AVAILABLE DATA:
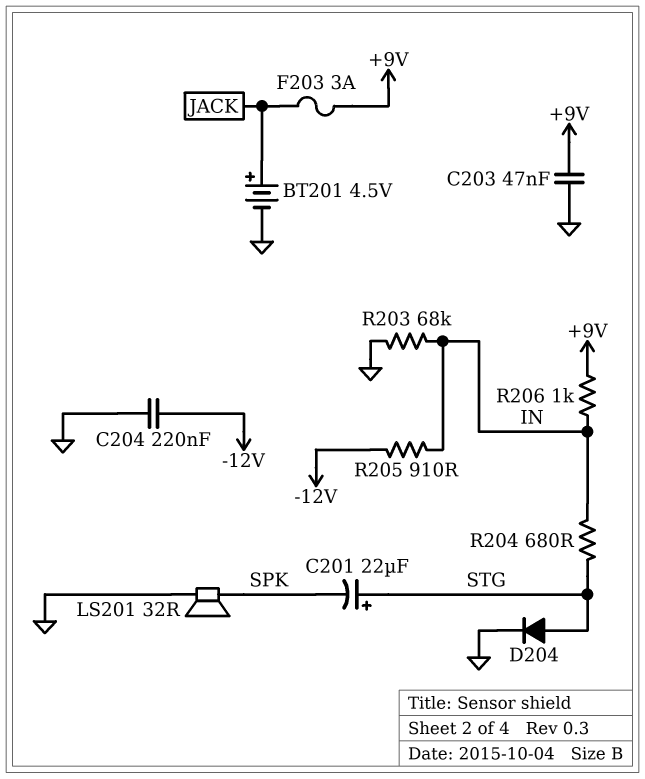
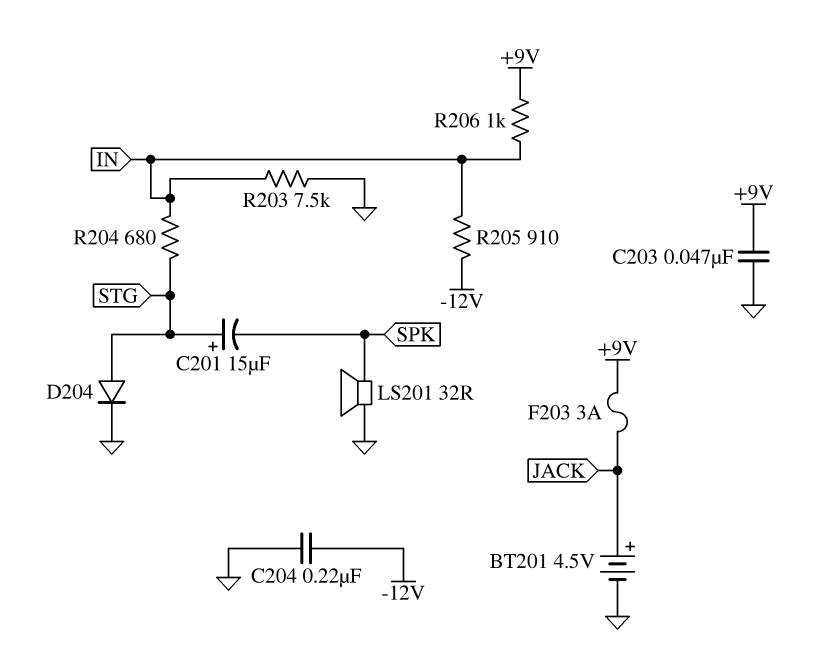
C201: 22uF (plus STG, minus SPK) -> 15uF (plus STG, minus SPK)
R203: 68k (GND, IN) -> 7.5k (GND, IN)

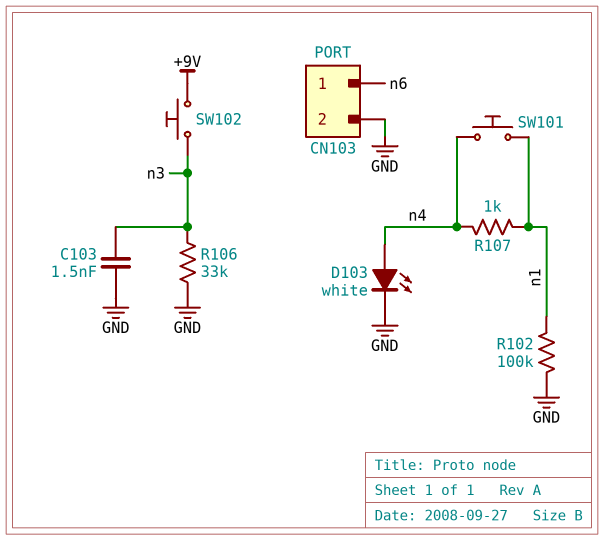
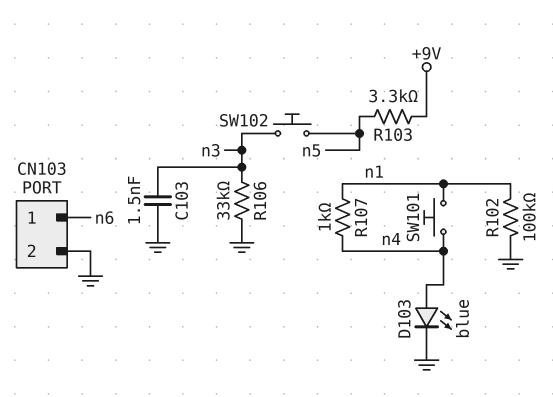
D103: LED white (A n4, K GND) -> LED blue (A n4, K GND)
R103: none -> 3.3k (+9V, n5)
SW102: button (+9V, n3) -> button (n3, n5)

TO DO: Print exactly the lines from the line with "R203: 68k (GND, IN) -> 7.5k (GND, IN)" through the end of the data, both ends included, and print no pictures.

RESULT BELOW:
R203: 68k (GND, IN) -> 7.5k (GND, IN)

D103: LED white (A n4, K GND) -> LED blue (A n4, K GND)
R103: none -> 3.3k (+9V, n5)
SW102: button (+9V, n3) -> button (n3, n5)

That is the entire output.